### [Object state change records]
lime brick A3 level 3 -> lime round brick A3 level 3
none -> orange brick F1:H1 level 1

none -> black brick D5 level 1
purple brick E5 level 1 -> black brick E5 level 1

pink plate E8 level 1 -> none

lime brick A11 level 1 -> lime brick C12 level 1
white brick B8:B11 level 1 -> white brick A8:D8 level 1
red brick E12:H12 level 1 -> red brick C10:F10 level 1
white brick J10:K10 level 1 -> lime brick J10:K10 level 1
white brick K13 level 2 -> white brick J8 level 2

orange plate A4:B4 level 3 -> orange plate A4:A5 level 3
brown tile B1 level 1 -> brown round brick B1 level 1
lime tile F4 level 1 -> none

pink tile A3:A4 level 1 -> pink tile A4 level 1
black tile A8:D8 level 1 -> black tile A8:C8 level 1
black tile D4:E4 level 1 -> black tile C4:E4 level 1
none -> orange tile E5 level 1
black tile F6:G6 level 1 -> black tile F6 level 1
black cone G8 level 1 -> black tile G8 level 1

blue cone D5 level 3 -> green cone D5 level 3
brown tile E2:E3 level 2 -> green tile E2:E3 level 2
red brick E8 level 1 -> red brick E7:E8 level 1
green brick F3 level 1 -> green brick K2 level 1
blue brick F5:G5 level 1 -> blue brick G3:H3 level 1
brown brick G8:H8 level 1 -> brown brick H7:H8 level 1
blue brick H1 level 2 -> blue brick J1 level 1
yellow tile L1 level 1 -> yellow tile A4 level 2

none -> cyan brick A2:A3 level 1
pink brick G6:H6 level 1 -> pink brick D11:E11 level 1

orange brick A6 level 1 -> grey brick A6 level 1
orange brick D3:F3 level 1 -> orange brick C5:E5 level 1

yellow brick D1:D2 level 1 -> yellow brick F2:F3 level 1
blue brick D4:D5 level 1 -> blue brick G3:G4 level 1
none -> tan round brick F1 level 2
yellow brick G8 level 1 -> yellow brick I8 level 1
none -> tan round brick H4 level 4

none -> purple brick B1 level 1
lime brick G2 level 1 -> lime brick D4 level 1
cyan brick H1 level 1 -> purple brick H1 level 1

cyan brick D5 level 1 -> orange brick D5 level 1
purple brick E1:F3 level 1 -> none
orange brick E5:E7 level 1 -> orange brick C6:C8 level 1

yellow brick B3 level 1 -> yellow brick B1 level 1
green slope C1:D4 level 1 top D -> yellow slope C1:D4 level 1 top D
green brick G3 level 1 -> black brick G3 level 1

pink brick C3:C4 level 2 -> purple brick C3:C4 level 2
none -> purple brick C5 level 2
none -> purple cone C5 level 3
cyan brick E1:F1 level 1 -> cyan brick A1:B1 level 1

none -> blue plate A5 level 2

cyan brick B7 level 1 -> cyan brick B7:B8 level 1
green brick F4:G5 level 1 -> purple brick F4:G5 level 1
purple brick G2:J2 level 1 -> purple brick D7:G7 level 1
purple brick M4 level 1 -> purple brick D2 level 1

### [What you should do]
Please return the lines above that run from the line containing "lime tile F4 level 1 -> none" to the line containing "blue cone D5 level 3 -> green cone D5 level 3", inclusive, exactly and with no other lines.

### [Answer section]
lime tile F4 level 1 -> none

pink tile A3:A4 level 1 -> pink tile A4 level 1
black tile A8:D8 level 1 -> black tile A8:C8 level 1
black tile D4:E4 level 1 -> black tile C4:E4 level 1
none -> orange tile E5 level 1
black tile F6:G6 level 1 -> black tile F6 level 1
black cone G8 level 1 -> black tile G8 level 1

blue cone D5 level 3 -> green cone D5 level 3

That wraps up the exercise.